◆ EXERCISE
Return the records from the first line through the line containing "(525, 132) = (436, 289): none -> yellow key", and leave out the pictures.

◆ LISTED RECORDS
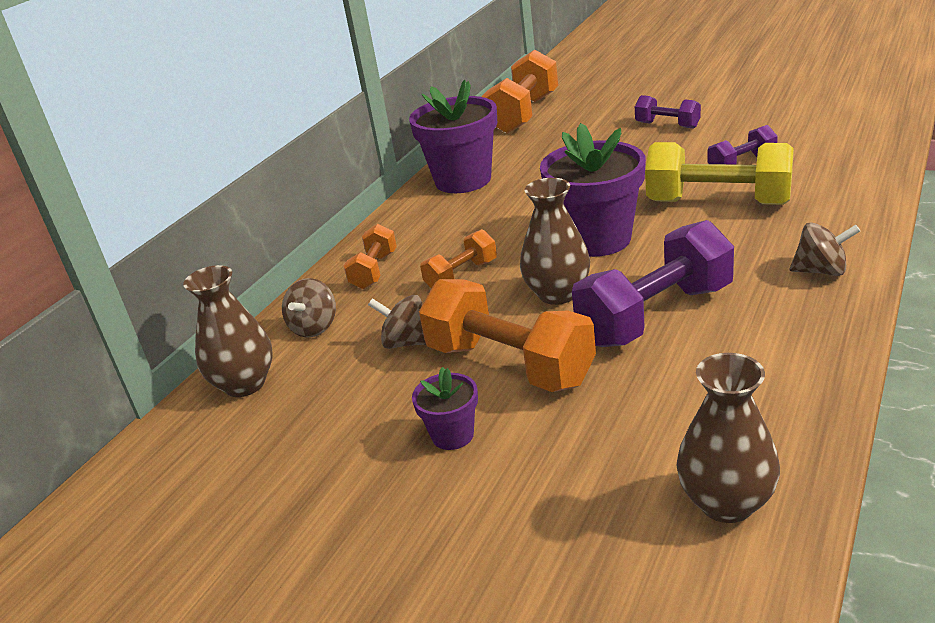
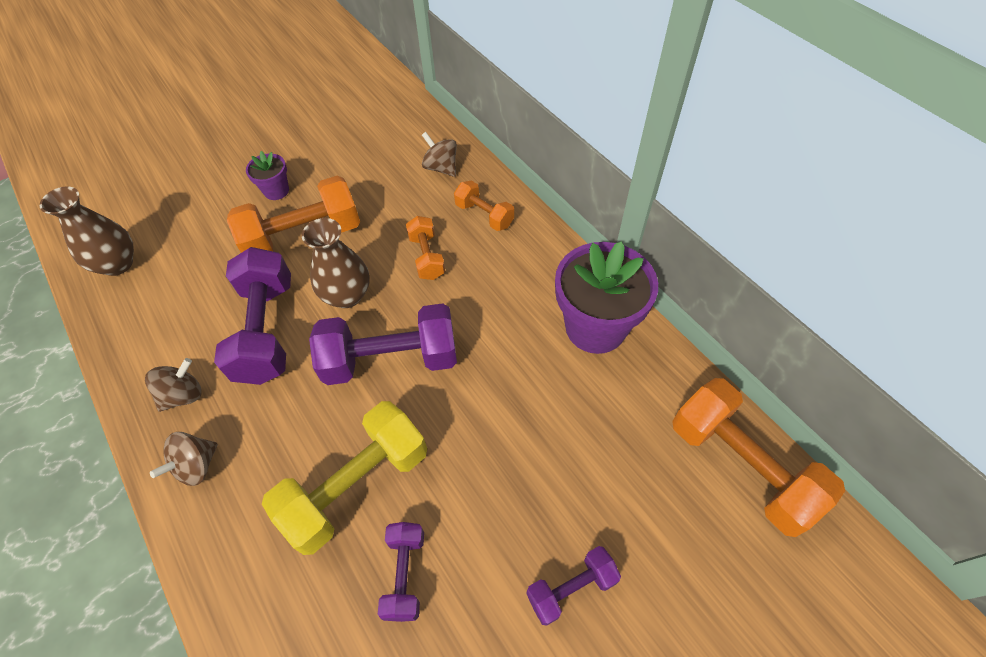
camera: 115 degrees right, 25 degrees up
(245, 384) = (412, 128): brown vase -> none
(406, 342) = (377, 202): brown spinning top -> brown spinning top (183, 395)
(597, 239) = (391, 359): purple flower pot -> purple dumbbell

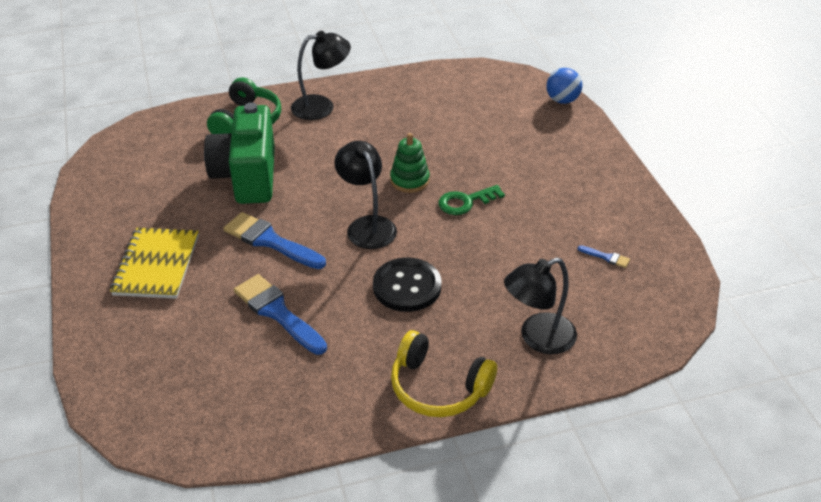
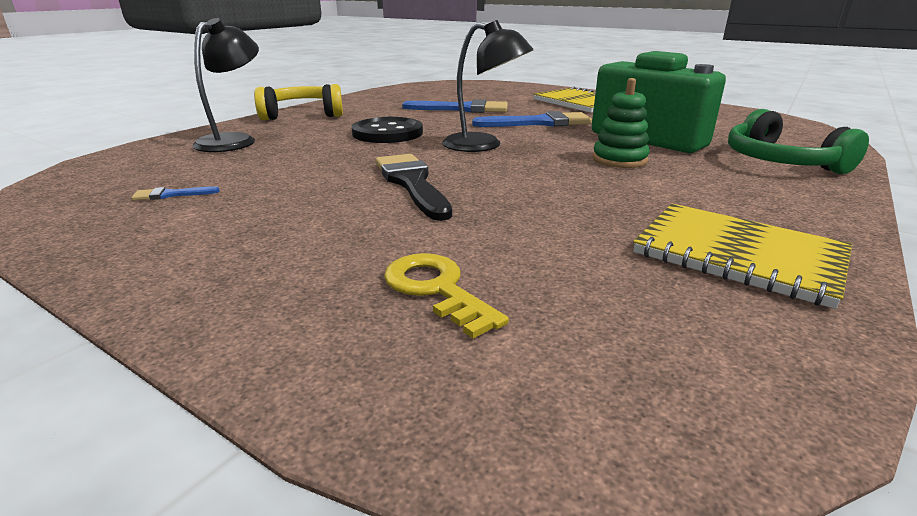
camera: 140 degrees right, 15 degrees down
(322, 106) = (773, 199): black lamp -> none
(404, 96) = (738, 255): none -> yellow notebook
(409, 180) = (508, 178): green stacking toy -> green stacking toy (619, 160)
(466, 202) = (411, 183): green key -> black brush
(525, 132) = (436, 289): none -> yellow key
(562, 100) = (439, 424): blue ball -> none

◆ RESPONSE TO THE EXERCISE
camera: 115 degrees right, 25 degrees up
(245, 384) = (412, 128): brown vase -> none
(406, 342) = (377, 202): brown spinning top -> brown spinning top (183, 395)
(597, 239) = (391, 359): purple flower pot -> purple dumbbell

camera: 140 degrees right, 15 degrees down
(322, 106) = (773, 199): black lamp -> none
(404, 96) = (738, 255): none -> yellow notebook
(409, 180) = (508, 178): green stacking toy -> green stacking toy (619, 160)
(466, 202) = (411, 183): green key -> black brush
(525, 132) = (436, 289): none -> yellow key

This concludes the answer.